Instructions for the task
Look through the entries below. Report each line that has the word "orange" in it.

------------------------

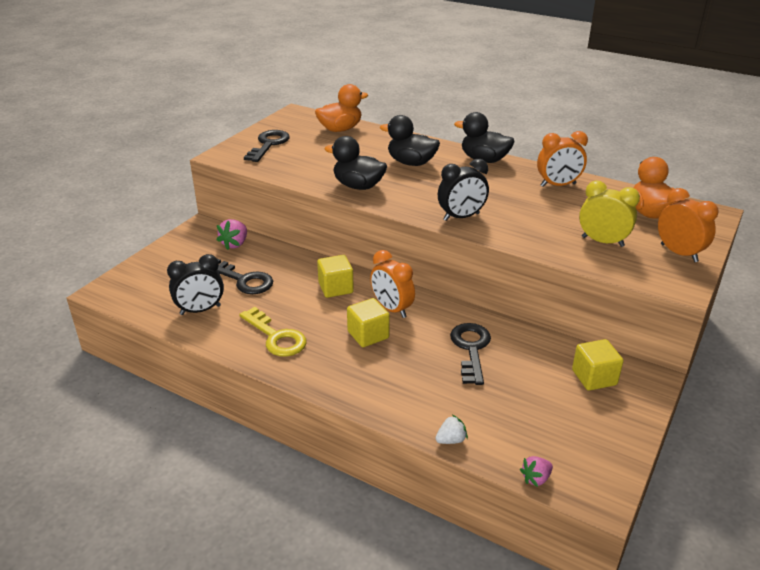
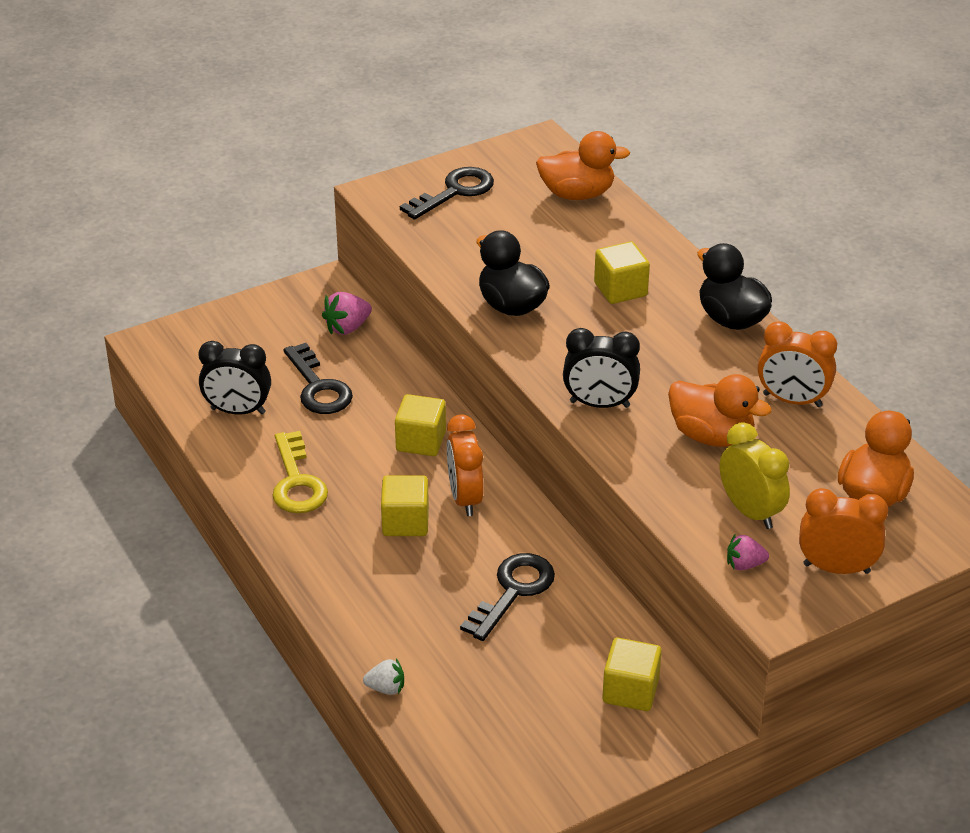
camera: 30 degrees right, 5 degrees up
(411, 163) = (620, 289): black duck -> yellow cube
(536, 478) = (438, 770): pink strawberry -> pink strawberry (744, 565)
(538, 213) = (711, 436): none -> orange duck
(679, 253) = (836, 568): orange clock -> orange clock turned 75 degrees counterclockwise

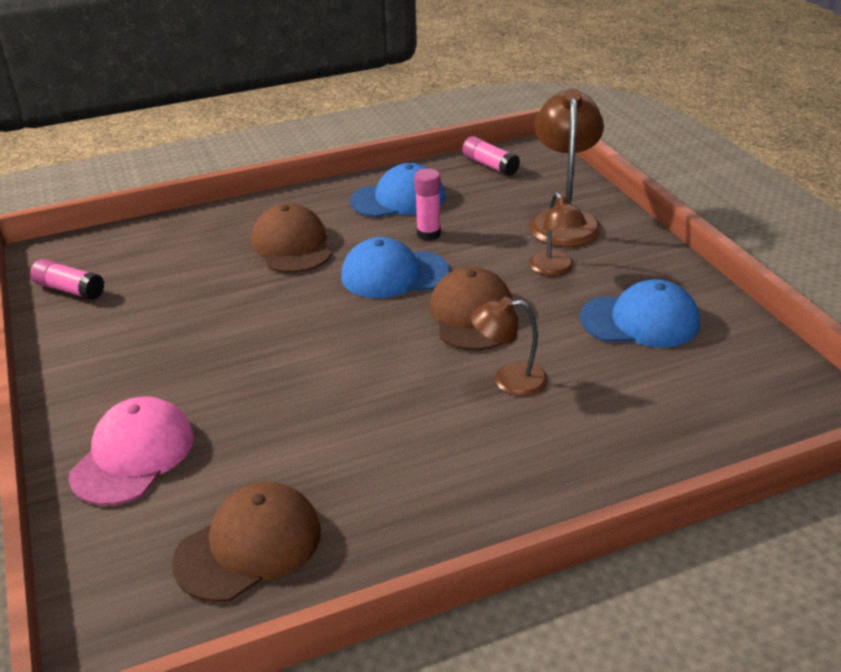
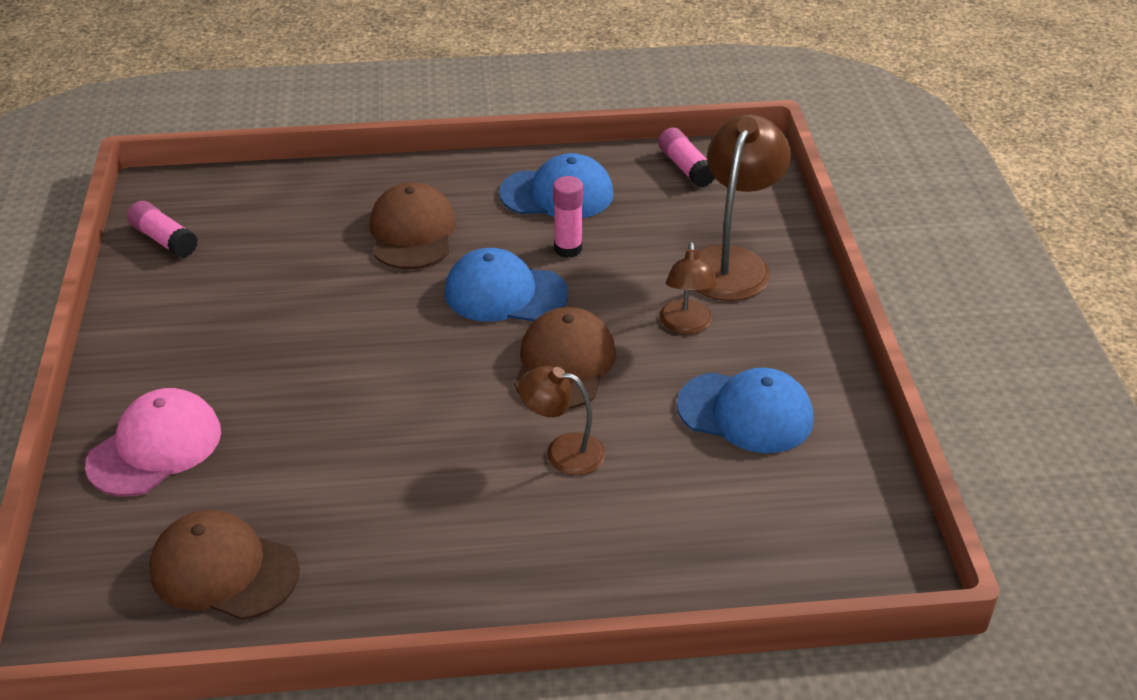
camera: 15 degrees right, 5 degrees up
(249, 546) = (224, 570): brown cap -> brown cap turned 135 degrees counterclockwise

------------------------

Solution to this task
(538, 213) = (711, 436): none -> orange duck
(679, 253) = (836, 568): orange clock -> orange clock turned 75 degrees counterclockwise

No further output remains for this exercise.